Activity → Produce word for word the lines of the data below running from the one that has "(101, 330) = (272, 408): turquoise" to the one that has "(403, 190) = (373, 144): none", inclusive, and no others.

*** Data in this exercise ***

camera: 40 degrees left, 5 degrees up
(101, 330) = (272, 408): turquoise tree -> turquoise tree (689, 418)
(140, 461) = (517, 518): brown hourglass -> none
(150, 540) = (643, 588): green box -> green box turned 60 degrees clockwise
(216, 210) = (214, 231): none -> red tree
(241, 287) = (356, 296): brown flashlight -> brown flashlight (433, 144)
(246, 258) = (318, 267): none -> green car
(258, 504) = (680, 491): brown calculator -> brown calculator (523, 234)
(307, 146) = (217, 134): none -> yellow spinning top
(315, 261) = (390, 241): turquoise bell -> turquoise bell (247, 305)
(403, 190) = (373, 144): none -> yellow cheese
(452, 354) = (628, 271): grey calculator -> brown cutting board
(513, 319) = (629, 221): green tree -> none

*** End of Data in this exercise ***
*** Data in this exercise ***

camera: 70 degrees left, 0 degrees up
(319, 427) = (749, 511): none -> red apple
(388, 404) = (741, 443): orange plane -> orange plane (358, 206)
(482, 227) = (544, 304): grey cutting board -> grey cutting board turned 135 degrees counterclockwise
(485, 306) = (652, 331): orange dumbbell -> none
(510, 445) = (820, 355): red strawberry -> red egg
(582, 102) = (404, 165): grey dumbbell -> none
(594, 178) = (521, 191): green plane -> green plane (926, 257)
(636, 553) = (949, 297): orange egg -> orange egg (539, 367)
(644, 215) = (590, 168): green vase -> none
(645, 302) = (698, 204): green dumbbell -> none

*** End of Data in this exercise ***

The answer →
(101, 330) = (272, 408): turquoise tree -> turquoise tree (689, 418)
(140, 461) = (517, 518): brown hourglass -> none
(150, 540) = (643, 588): green box -> green box turned 60 degrees clockwise
(216, 210) = (214, 231): none -> red tree
(241, 287) = (356, 296): brown flashlight -> brown flashlight (433, 144)
(246, 258) = (318, 267): none -> green car
(258, 504) = (680, 491): brown calculator -> brown calculator (523, 234)
(307, 146) = (217, 134): none -> yellow spinning top
(315, 261) = (390, 241): turquoise bell -> turquoise bell (247, 305)
(403, 190) = (373, 144): none -> yellow cheese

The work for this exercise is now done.